(Coordinate-based object records)

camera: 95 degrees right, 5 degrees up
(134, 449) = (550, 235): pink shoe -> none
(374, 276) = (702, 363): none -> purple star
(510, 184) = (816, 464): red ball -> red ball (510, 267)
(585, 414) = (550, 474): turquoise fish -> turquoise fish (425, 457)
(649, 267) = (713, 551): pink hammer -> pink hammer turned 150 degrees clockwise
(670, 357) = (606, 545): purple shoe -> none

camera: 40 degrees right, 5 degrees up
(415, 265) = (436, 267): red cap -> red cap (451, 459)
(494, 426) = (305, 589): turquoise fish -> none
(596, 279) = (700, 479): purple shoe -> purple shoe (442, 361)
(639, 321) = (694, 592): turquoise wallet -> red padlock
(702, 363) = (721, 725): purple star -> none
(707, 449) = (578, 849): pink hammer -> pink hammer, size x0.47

---

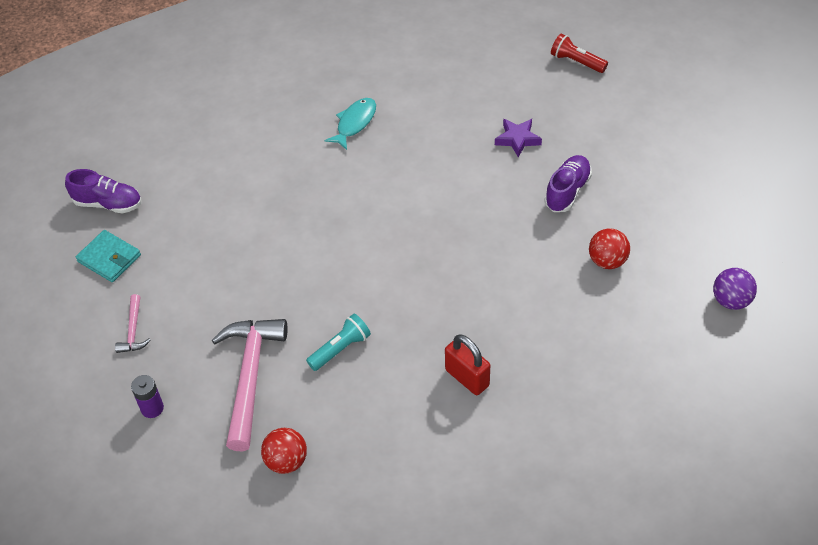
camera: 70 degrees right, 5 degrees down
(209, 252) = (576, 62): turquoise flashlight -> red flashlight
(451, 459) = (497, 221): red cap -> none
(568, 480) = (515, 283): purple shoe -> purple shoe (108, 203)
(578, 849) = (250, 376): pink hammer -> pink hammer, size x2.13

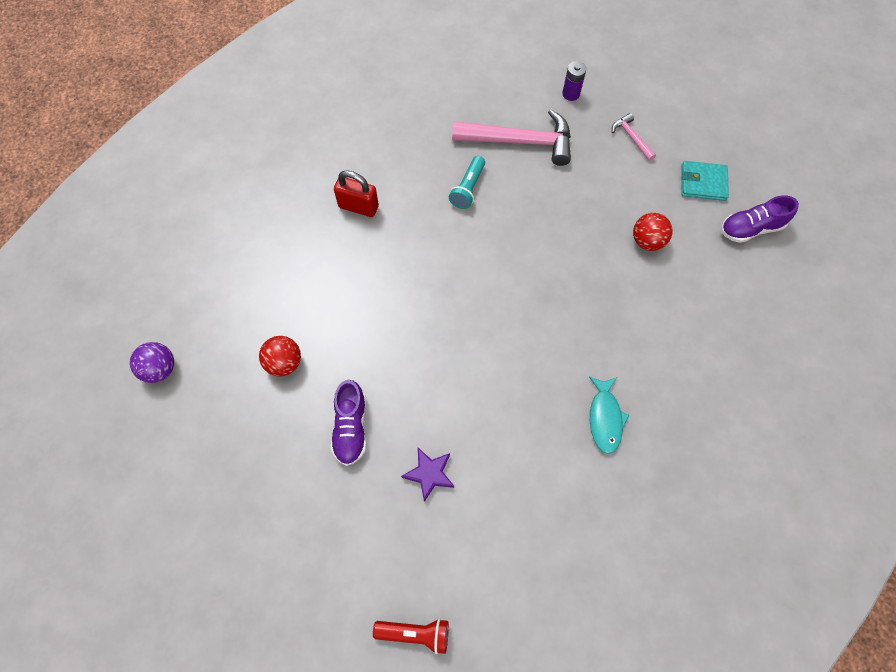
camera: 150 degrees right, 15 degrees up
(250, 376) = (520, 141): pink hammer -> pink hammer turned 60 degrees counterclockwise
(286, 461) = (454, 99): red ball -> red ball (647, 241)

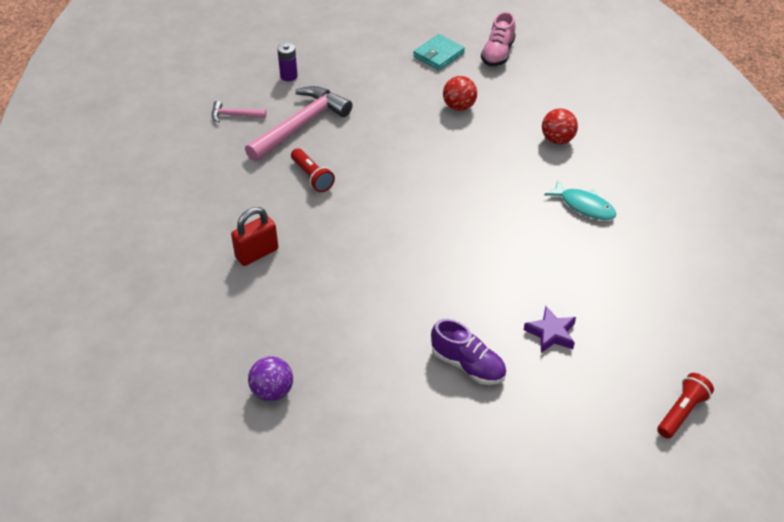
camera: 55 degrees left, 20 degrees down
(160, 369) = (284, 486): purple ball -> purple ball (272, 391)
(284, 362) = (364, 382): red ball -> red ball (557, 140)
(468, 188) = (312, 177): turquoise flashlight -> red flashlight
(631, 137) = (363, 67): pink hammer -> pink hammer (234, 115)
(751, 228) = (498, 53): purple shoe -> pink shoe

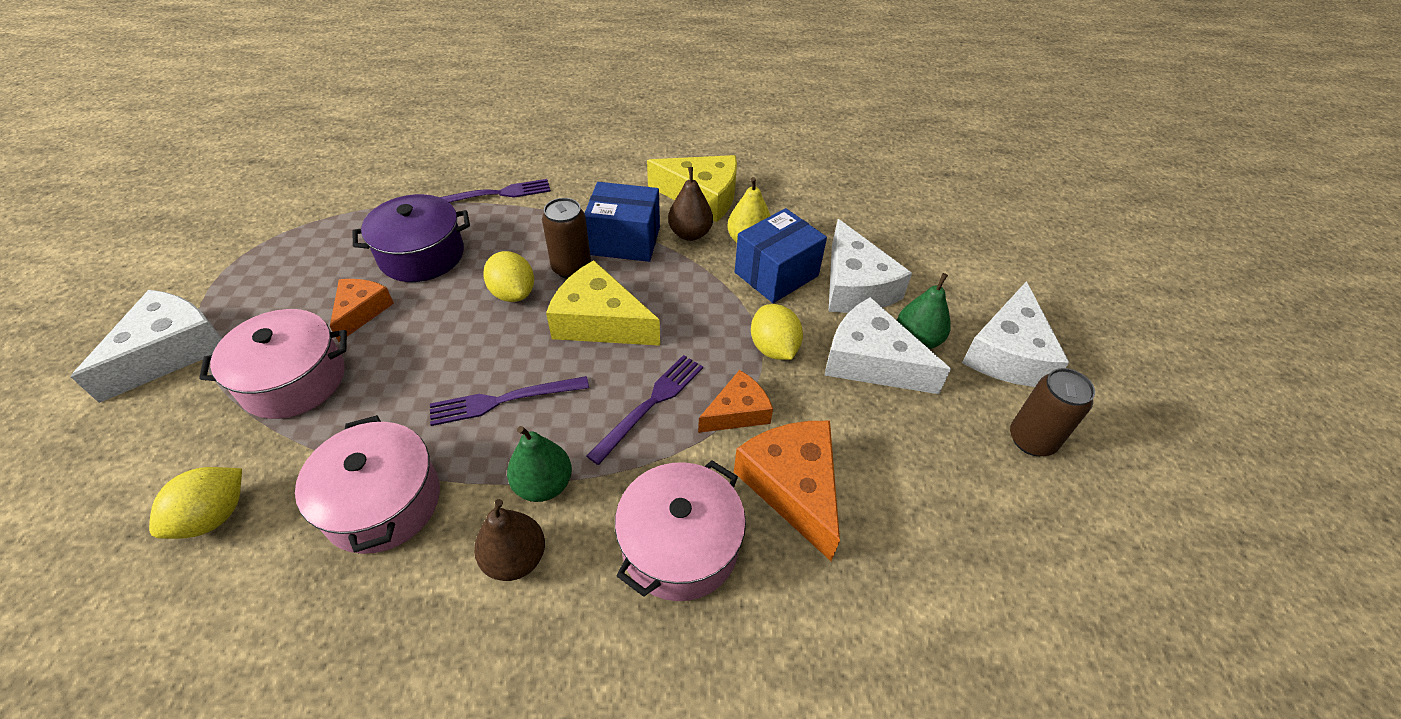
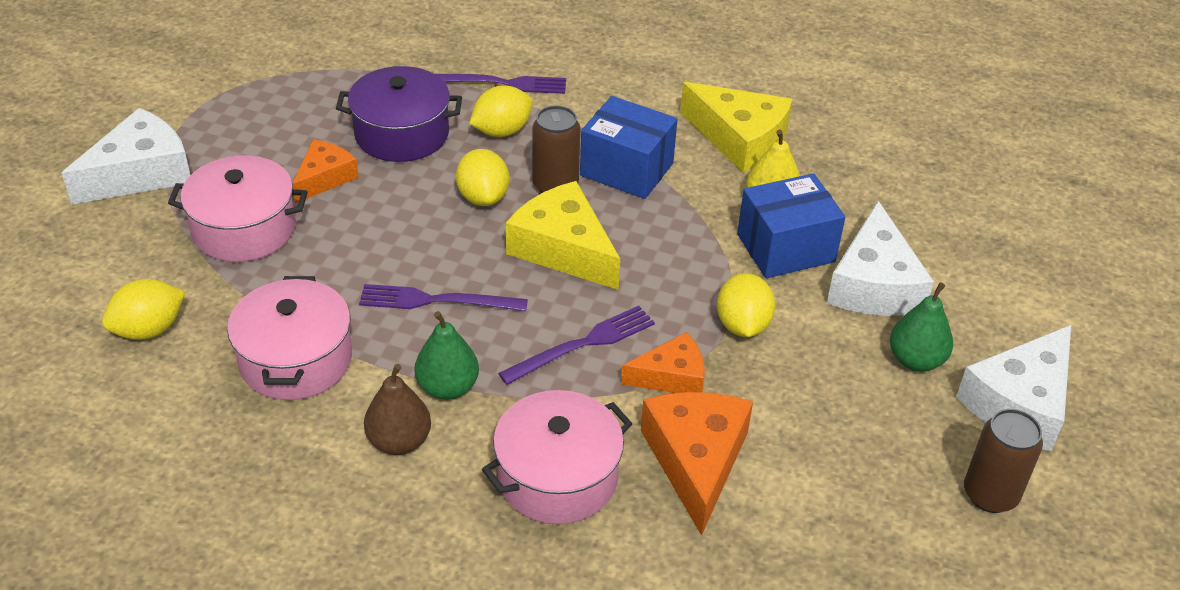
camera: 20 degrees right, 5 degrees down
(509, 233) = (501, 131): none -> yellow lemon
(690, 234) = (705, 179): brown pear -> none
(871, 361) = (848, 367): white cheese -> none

- **WORK TO BE COMPLETED**
In the data, count the lines that include the string "fish", then give that number and nothing more.

- **RESULT**
2